WHAT TO WORK ON. The response must consist of the lines from the one holding "U3: NAND CD4011" through the final line of the entries, given again exactly and without any pictures.

Before-and-after change records:
····················
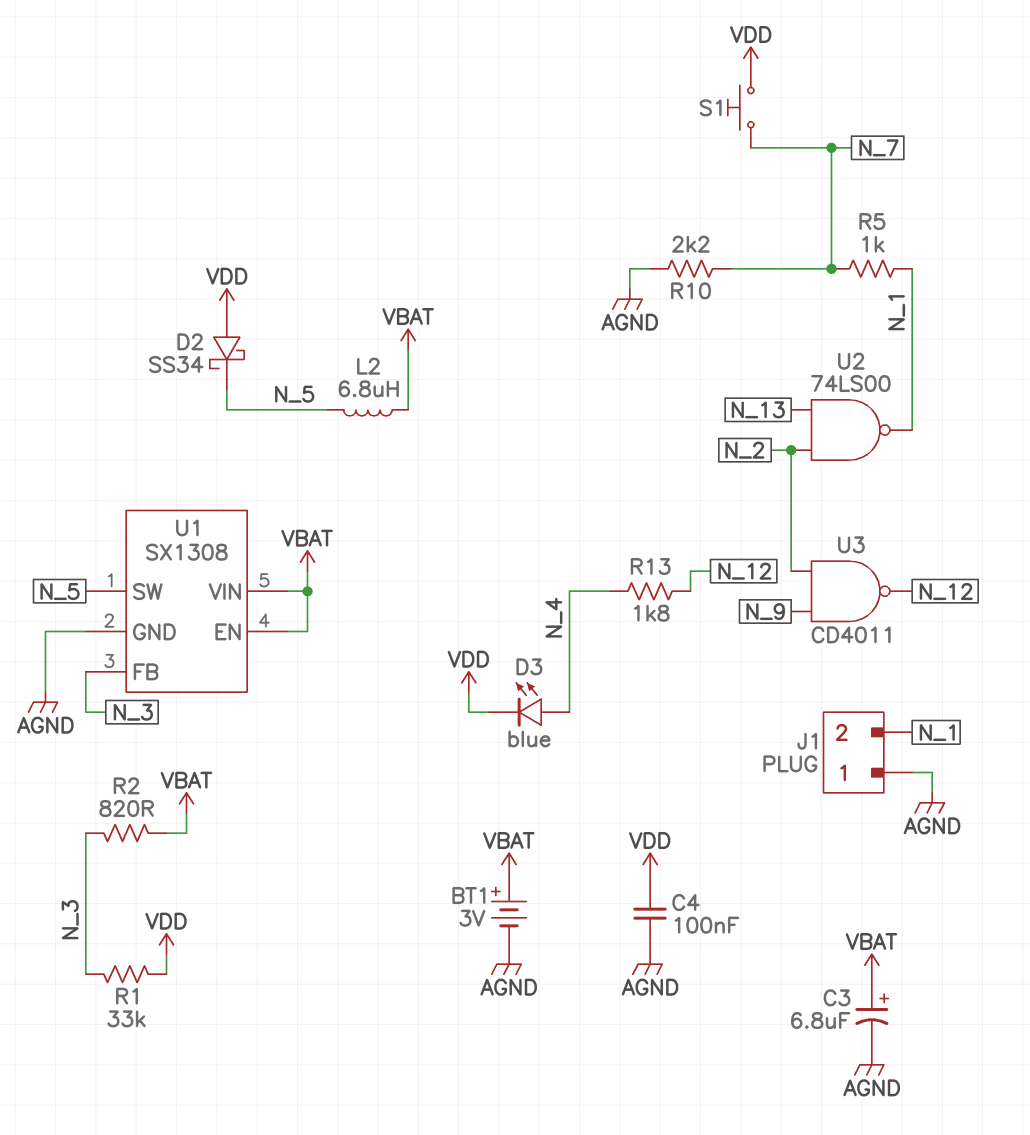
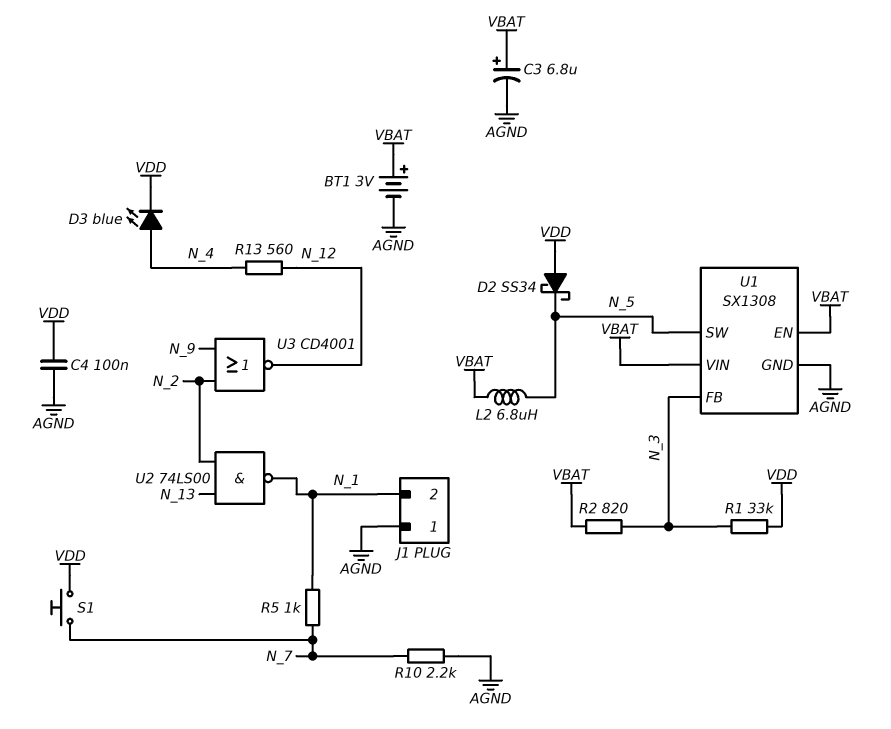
R13: 1.8k (N_4, N_12) -> 560 (N_4, N_12)
U3: NAND CD4011 (in N_2, in N_9, out N_12) -> NOR CD4001 (in N_2, in N_9, out N_12)

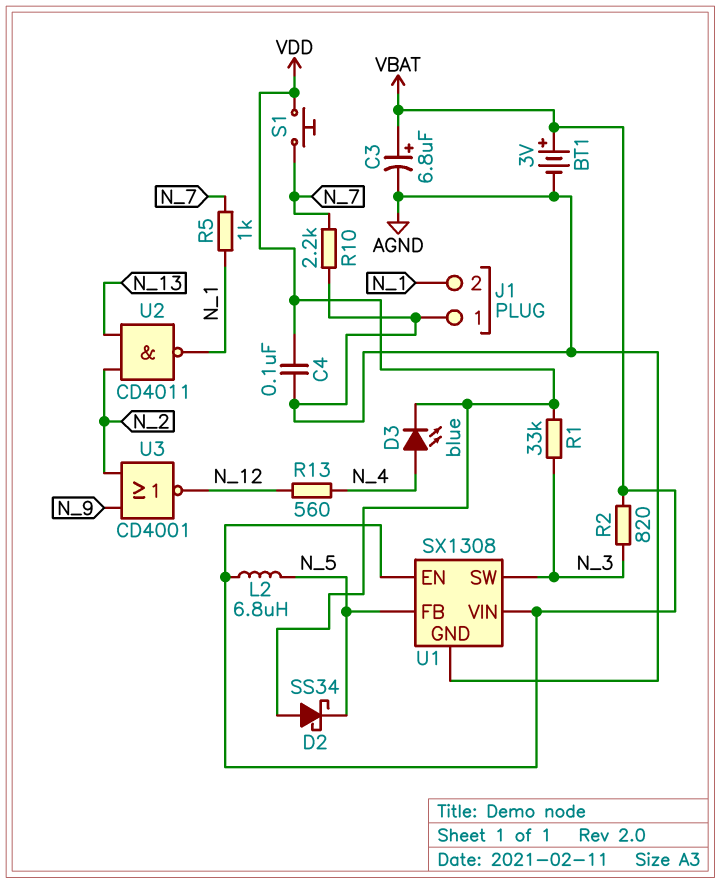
U1 pin FB: N_3 -> N_5
U1 pin SW: N_5 -> N_3
U2: NAND 74LS00 (in N_2, in N_13, out N_1) -> NAND CD4011 (in N_2, in N_13, out N_1)

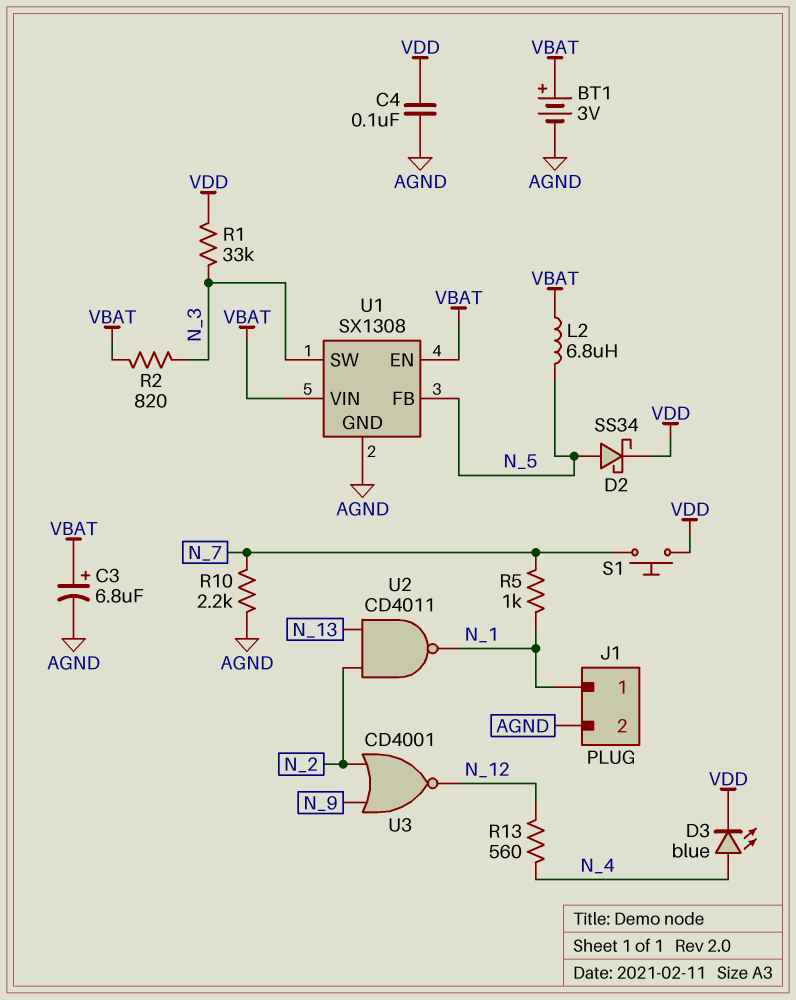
D2: schottky SS34 (A VDD, K N_5) -> schottky SS34 (A N_5, K VDD)
J1 pin 1: AGND -> N_1
J1 pin 2: N_1 -> AGND

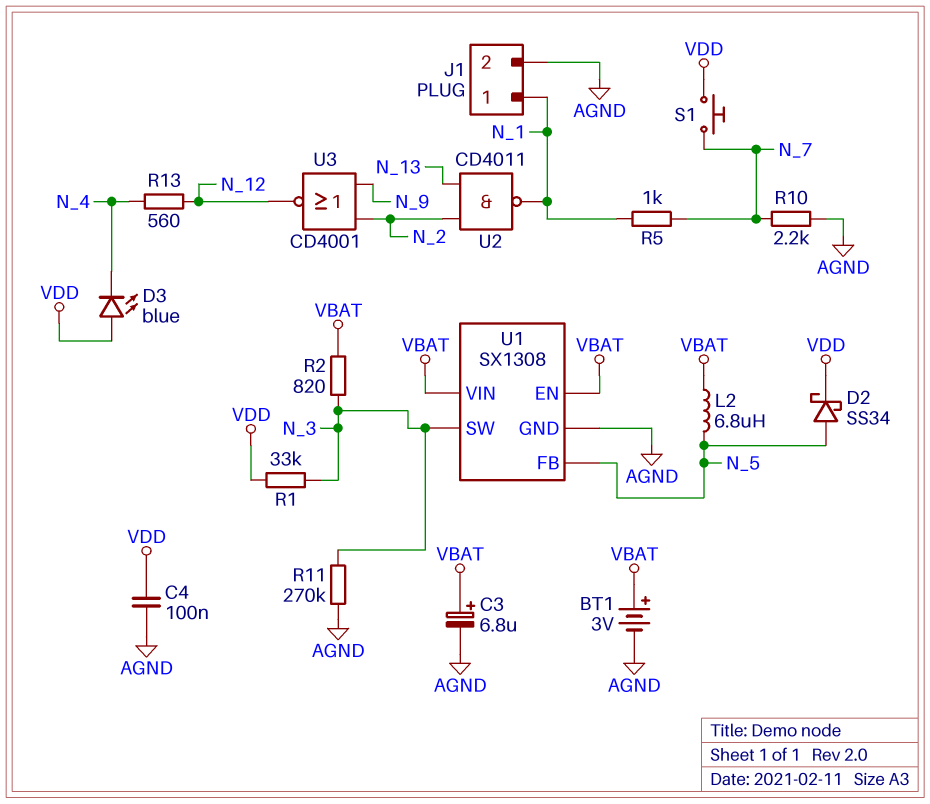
D3: LED blue (A N_4, K VDD) -> LED blue (A VDD, K N_4)
R11: none -> 270k (AGND, N_3)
····················
WRITTEN RESPONSE.
U3: NAND CD4011 (in N_2, in N_9, out N_12) -> NOR CD4001 (in N_2, in N_9, out N_12)

U1 pin FB: N_3 -> N_5
U1 pin SW: N_5 -> N_3
U2: NAND 74LS00 (in N_2, in N_13, out N_1) -> NAND CD4011 (in N_2, in N_13, out N_1)

D2: schottky SS34 (A VDD, K N_5) -> schottky SS34 (A N_5, K VDD)
J1 pin 1: AGND -> N_1
J1 pin 2: N_1 -> AGND

D3: LED blue (A N_4, K VDD) -> LED blue (A VDD, K N_4)
R11: none -> 270k (AGND, N_3)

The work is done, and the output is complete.